**EXERCISE DIRECTIONS**
Among the entries below, find the lines that contain the string "brown". State only how many there are.

**THE DATA**
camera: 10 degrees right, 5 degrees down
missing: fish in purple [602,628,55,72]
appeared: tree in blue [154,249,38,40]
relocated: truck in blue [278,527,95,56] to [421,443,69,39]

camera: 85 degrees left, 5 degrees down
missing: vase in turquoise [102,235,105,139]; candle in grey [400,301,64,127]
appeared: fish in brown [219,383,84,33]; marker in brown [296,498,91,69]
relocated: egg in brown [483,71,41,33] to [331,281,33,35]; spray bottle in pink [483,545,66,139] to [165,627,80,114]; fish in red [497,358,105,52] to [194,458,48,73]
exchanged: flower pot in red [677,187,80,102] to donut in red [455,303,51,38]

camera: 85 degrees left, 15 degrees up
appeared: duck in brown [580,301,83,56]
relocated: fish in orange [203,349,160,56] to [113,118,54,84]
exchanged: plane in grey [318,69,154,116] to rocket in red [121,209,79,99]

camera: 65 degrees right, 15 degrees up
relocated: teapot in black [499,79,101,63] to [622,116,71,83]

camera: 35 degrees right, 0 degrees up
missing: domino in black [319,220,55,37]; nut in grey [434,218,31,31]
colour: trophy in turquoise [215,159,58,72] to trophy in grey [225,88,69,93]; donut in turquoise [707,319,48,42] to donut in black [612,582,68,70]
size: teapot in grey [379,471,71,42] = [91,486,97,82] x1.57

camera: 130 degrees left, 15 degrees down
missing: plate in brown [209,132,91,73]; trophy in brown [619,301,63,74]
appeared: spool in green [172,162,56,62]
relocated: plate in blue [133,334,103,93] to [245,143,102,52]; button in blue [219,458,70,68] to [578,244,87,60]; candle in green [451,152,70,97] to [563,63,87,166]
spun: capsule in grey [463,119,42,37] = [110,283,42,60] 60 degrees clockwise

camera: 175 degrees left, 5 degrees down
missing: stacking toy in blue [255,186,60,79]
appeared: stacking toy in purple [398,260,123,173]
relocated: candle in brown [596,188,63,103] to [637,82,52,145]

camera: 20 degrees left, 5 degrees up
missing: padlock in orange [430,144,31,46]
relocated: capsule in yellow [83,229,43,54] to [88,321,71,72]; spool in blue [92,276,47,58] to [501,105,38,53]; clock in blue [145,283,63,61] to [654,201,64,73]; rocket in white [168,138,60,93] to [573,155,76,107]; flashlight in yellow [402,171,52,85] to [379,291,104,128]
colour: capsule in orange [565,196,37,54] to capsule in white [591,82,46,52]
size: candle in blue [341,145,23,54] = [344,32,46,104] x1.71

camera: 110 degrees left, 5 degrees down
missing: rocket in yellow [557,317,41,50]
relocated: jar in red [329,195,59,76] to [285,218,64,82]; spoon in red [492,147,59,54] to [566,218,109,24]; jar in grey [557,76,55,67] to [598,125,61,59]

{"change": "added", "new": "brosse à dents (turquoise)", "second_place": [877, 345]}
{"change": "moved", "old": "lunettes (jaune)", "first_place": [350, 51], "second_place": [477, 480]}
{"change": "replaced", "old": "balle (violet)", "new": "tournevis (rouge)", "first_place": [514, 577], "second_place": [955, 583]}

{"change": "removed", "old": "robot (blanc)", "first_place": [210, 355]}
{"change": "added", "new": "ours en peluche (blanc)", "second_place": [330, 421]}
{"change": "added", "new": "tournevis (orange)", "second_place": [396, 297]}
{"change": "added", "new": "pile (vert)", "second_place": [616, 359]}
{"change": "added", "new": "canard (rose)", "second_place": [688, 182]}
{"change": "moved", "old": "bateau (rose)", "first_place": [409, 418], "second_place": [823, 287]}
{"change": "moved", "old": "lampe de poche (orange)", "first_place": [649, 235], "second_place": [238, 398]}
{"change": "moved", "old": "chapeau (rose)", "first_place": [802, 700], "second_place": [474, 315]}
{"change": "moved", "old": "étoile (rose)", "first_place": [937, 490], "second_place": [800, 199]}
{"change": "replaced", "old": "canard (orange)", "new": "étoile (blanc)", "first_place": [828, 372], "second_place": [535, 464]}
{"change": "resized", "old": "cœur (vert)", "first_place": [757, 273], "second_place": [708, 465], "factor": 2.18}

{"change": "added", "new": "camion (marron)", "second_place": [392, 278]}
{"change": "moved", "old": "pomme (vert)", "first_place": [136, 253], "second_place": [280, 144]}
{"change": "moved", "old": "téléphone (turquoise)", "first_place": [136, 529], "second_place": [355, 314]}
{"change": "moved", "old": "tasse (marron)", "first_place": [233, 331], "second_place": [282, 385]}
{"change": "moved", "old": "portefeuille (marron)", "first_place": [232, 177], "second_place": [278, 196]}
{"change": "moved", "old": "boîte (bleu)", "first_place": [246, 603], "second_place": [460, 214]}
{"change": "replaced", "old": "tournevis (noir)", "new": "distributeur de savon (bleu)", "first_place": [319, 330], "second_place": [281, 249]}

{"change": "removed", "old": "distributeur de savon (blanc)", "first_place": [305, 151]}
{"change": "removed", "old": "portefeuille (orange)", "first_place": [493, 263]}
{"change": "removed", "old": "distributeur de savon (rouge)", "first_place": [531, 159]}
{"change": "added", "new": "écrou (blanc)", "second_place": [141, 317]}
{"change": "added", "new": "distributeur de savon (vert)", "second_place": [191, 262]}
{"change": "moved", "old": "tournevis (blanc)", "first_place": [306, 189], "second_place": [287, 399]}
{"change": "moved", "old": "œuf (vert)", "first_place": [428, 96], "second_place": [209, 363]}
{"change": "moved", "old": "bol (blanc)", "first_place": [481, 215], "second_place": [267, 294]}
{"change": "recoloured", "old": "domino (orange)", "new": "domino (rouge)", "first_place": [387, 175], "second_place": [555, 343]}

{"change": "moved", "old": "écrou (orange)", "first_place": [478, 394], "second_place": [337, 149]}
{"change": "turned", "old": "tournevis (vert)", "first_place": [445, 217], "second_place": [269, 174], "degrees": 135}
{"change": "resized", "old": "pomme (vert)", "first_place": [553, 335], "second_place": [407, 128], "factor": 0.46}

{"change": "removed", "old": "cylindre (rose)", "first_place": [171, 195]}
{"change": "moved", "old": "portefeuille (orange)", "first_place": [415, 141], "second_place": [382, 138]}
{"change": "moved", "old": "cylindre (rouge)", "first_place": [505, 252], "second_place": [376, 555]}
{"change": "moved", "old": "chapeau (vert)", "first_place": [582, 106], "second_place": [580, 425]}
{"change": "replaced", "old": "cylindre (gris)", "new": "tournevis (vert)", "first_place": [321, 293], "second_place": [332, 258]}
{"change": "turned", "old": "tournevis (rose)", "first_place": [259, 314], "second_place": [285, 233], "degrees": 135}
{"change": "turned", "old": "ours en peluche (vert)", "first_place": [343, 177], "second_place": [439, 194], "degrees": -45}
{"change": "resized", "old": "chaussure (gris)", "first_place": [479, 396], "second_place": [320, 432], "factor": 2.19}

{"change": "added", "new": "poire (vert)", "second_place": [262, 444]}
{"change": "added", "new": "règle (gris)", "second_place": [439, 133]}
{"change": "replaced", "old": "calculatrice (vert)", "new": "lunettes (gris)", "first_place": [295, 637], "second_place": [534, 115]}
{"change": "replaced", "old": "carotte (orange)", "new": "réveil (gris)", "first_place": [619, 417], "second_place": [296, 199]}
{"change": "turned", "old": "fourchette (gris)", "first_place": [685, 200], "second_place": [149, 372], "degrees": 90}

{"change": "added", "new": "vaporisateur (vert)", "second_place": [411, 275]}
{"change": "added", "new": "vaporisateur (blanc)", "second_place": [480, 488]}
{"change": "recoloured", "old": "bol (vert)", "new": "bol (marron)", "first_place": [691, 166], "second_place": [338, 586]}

**RESULT BELOW**
5